··· RECORDED DATA

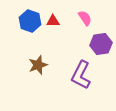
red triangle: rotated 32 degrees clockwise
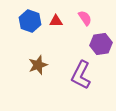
red triangle: moved 3 px right
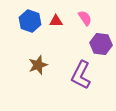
purple hexagon: rotated 15 degrees clockwise
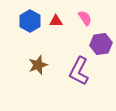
blue hexagon: rotated 10 degrees clockwise
purple hexagon: rotated 15 degrees counterclockwise
purple L-shape: moved 2 px left, 4 px up
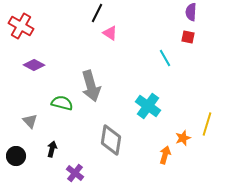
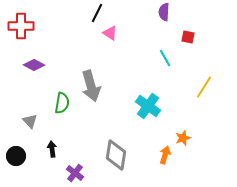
purple semicircle: moved 27 px left
red cross: rotated 30 degrees counterclockwise
green semicircle: rotated 85 degrees clockwise
yellow line: moved 3 px left, 37 px up; rotated 15 degrees clockwise
gray diamond: moved 5 px right, 15 px down
black arrow: rotated 21 degrees counterclockwise
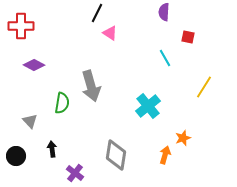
cyan cross: rotated 15 degrees clockwise
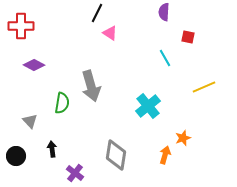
yellow line: rotated 35 degrees clockwise
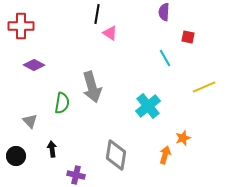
black line: moved 1 px down; rotated 18 degrees counterclockwise
gray arrow: moved 1 px right, 1 px down
purple cross: moved 1 px right, 2 px down; rotated 24 degrees counterclockwise
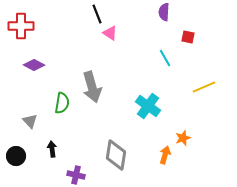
black line: rotated 30 degrees counterclockwise
cyan cross: rotated 15 degrees counterclockwise
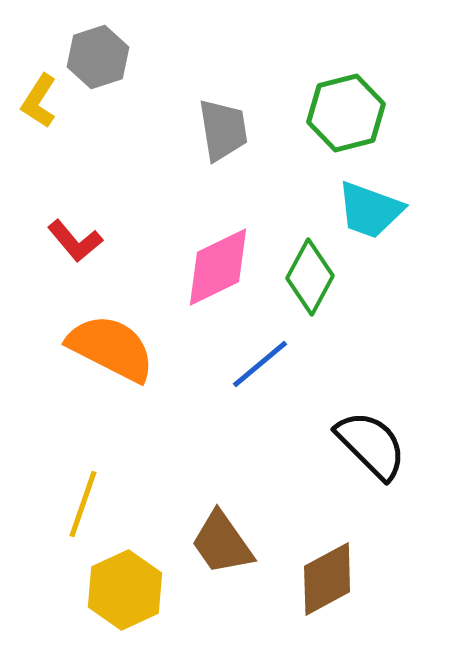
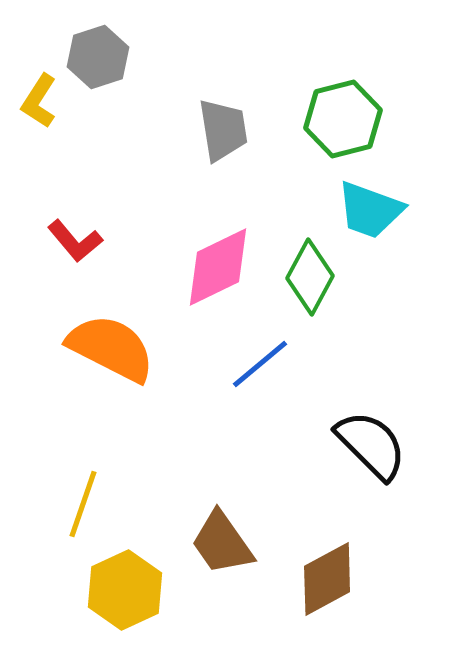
green hexagon: moved 3 px left, 6 px down
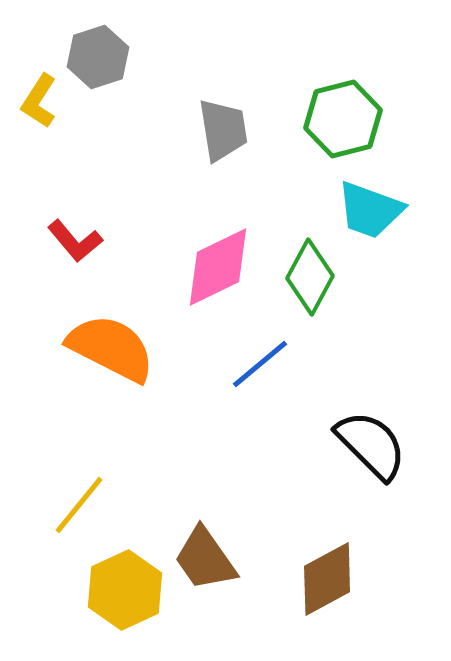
yellow line: moved 4 px left, 1 px down; rotated 20 degrees clockwise
brown trapezoid: moved 17 px left, 16 px down
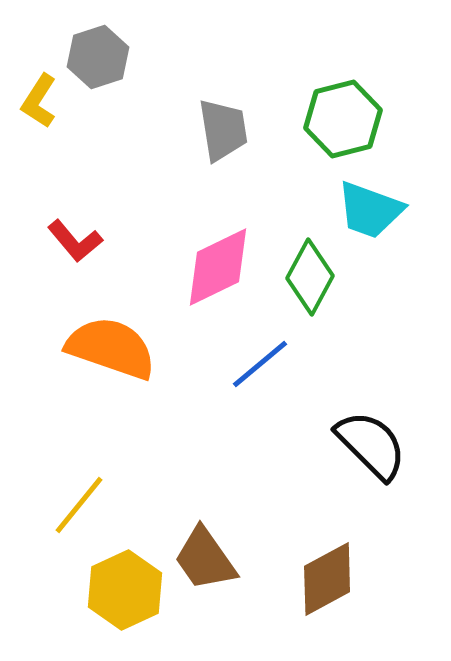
orange semicircle: rotated 8 degrees counterclockwise
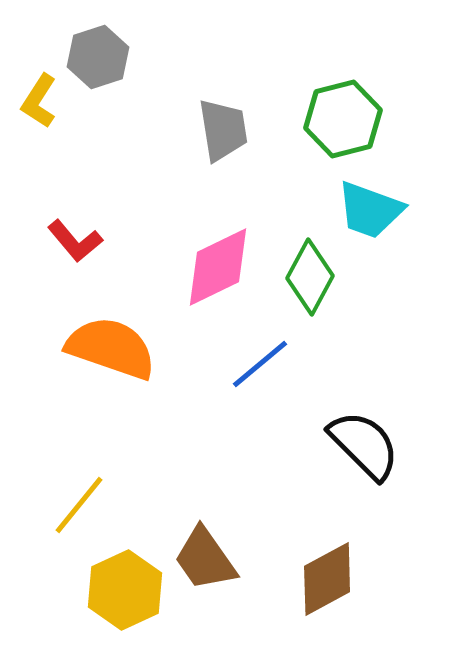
black semicircle: moved 7 px left
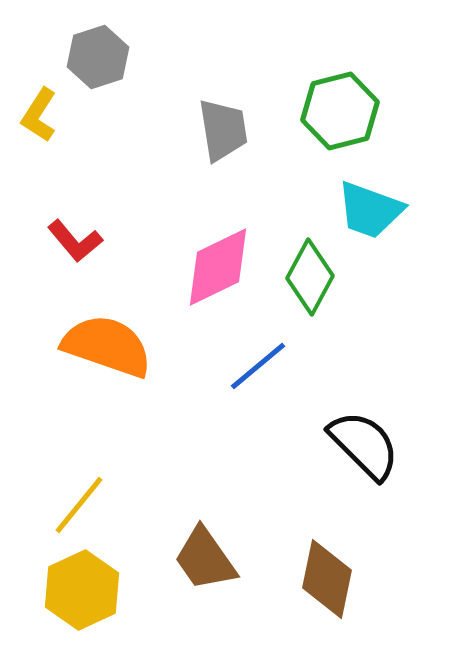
yellow L-shape: moved 14 px down
green hexagon: moved 3 px left, 8 px up
orange semicircle: moved 4 px left, 2 px up
blue line: moved 2 px left, 2 px down
brown diamond: rotated 50 degrees counterclockwise
yellow hexagon: moved 43 px left
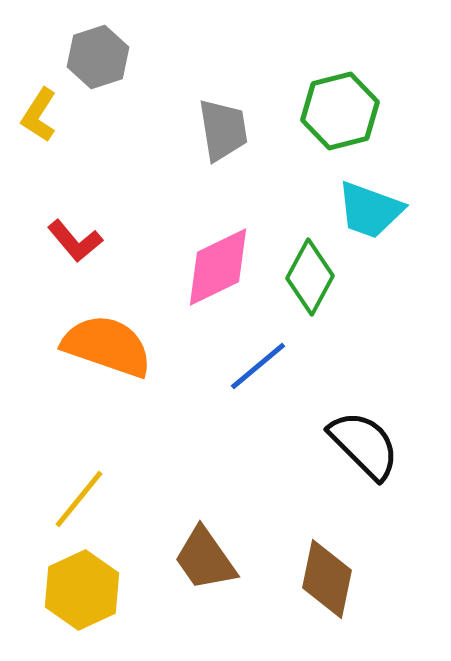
yellow line: moved 6 px up
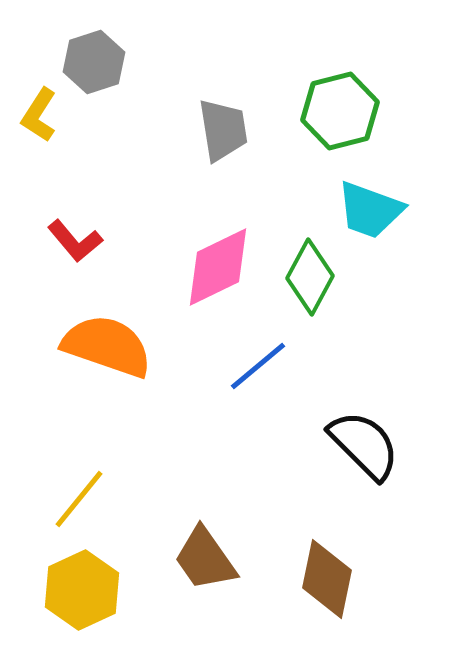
gray hexagon: moved 4 px left, 5 px down
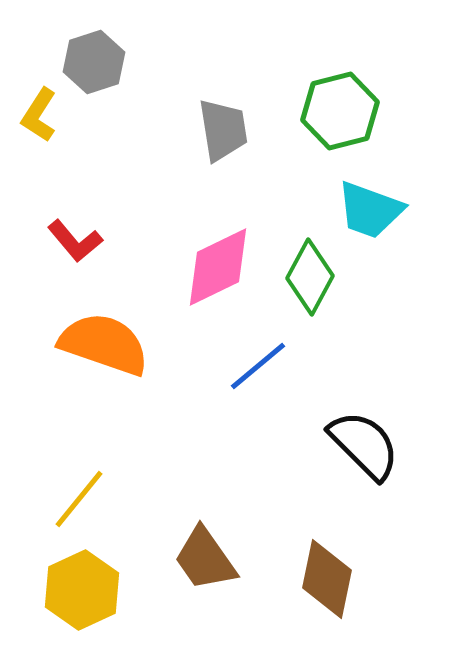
orange semicircle: moved 3 px left, 2 px up
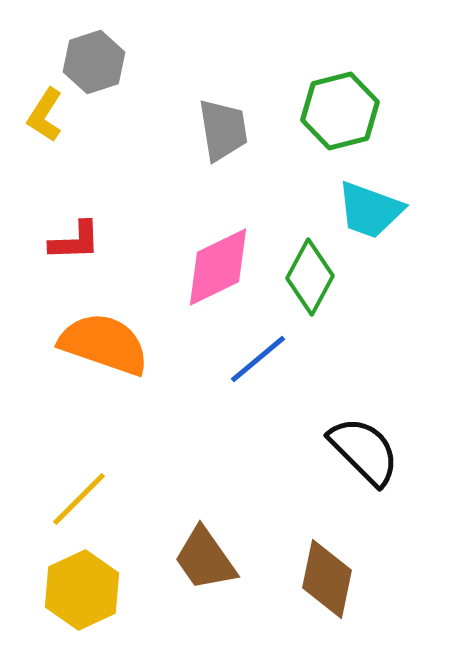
yellow L-shape: moved 6 px right
red L-shape: rotated 52 degrees counterclockwise
blue line: moved 7 px up
black semicircle: moved 6 px down
yellow line: rotated 6 degrees clockwise
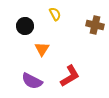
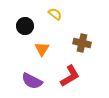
yellow semicircle: rotated 24 degrees counterclockwise
brown cross: moved 13 px left, 18 px down
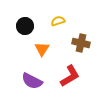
yellow semicircle: moved 3 px right, 7 px down; rotated 56 degrees counterclockwise
brown cross: moved 1 px left
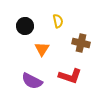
yellow semicircle: rotated 96 degrees clockwise
red L-shape: rotated 50 degrees clockwise
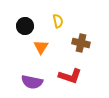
orange triangle: moved 1 px left, 2 px up
purple semicircle: moved 1 px down; rotated 15 degrees counterclockwise
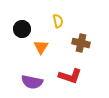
black circle: moved 3 px left, 3 px down
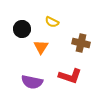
yellow semicircle: moved 6 px left, 1 px down; rotated 128 degrees clockwise
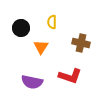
yellow semicircle: rotated 64 degrees clockwise
black circle: moved 1 px left, 1 px up
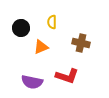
orange triangle: rotated 35 degrees clockwise
red L-shape: moved 3 px left
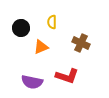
brown cross: rotated 12 degrees clockwise
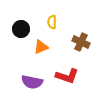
black circle: moved 1 px down
brown cross: moved 1 px up
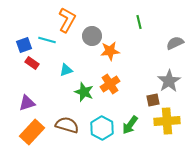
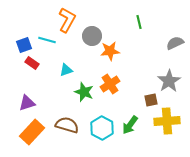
brown square: moved 2 px left
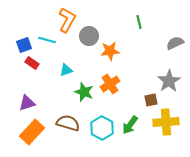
gray circle: moved 3 px left
yellow cross: moved 1 px left, 1 px down
brown semicircle: moved 1 px right, 2 px up
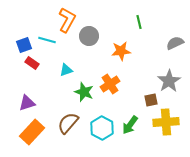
orange star: moved 11 px right
brown semicircle: rotated 65 degrees counterclockwise
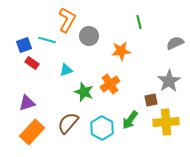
green arrow: moved 5 px up
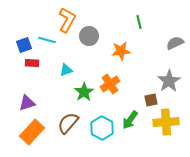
red rectangle: rotated 32 degrees counterclockwise
green star: rotated 18 degrees clockwise
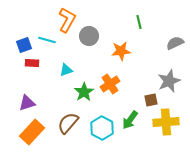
gray star: rotated 10 degrees clockwise
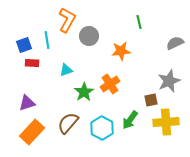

······

▶ **TASK DESCRIPTION**
Copy every line from the entries above word for word, leaving out the pictures.

▶ **RESPONSE**
red triangle: rotated 32 degrees clockwise
red triangle: moved 3 px right
purple hexagon: rotated 15 degrees clockwise
blue hexagon: rotated 10 degrees clockwise
purple hexagon: rotated 15 degrees counterclockwise
purple L-shape: moved 2 px left, 4 px up
purple semicircle: moved 27 px left
red cross: rotated 30 degrees counterclockwise
green semicircle: rotated 85 degrees clockwise
yellow line: moved 3 px left, 37 px up; rotated 15 degrees clockwise
gray diamond: moved 5 px right, 15 px down
black arrow: rotated 21 degrees counterclockwise
cyan cross: rotated 15 degrees clockwise
yellow line: rotated 35 degrees clockwise
black line: moved 1 px down; rotated 18 degrees counterclockwise
gray arrow: moved 1 px right, 1 px down
purple cross: moved 1 px right, 2 px down; rotated 24 degrees counterclockwise
black line: rotated 30 degrees counterclockwise
cyan cross: rotated 15 degrees counterclockwise
green hexagon: moved 3 px left, 6 px down
yellow line: moved 4 px left, 1 px down; rotated 20 degrees clockwise
brown trapezoid: moved 17 px left, 16 px down
orange semicircle: rotated 8 degrees counterclockwise
black semicircle: moved 7 px left
yellow L-shape: moved 14 px down
green hexagon: moved 3 px left, 8 px up
orange semicircle: moved 4 px left, 2 px up
blue line: moved 2 px left, 2 px down
brown diamond: rotated 50 degrees counterclockwise
yellow hexagon: moved 43 px left
yellow line: moved 6 px up
gray hexagon: moved 4 px left, 5 px down
orange semicircle: moved 3 px left, 2 px up
yellow L-shape: moved 6 px right
red L-shape: rotated 52 degrees counterclockwise
blue line: moved 7 px up
black semicircle: moved 6 px down
yellow line: rotated 6 degrees clockwise
yellow semicircle: rotated 24 degrees counterclockwise
brown cross: moved 13 px left, 18 px down
yellow semicircle: moved 3 px right, 7 px down; rotated 56 degrees counterclockwise
brown cross: moved 1 px left
yellow semicircle: rotated 96 degrees clockwise
red L-shape: rotated 50 degrees clockwise
orange triangle: moved 1 px left, 2 px up
purple semicircle: moved 1 px down; rotated 15 degrees counterclockwise
black circle: moved 3 px left, 3 px down
yellow semicircle: moved 6 px left, 1 px down; rotated 128 degrees clockwise
yellow semicircle: rotated 64 degrees clockwise
black circle: moved 1 px left, 1 px up
orange triangle: rotated 35 degrees clockwise
red L-shape: moved 3 px left
brown cross: rotated 12 degrees clockwise
black circle: moved 1 px down
brown cross: moved 1 px up
brown square: moved 2 px left
gray circle: moved 3 px left
yellow cross: moved 1 px left, 1 px down
brown semicircle: moved 1 px right, 2 px up
orange star: moved 11 px right
brown semicircle: rotated 65 degrees counterclockwise
green arrow: moved 5 px up
red rectangle: rotated 32 degrees counterclockwise
green star: rotated 18 degrees clockwise
gray star: rotated 10 degrees clockwise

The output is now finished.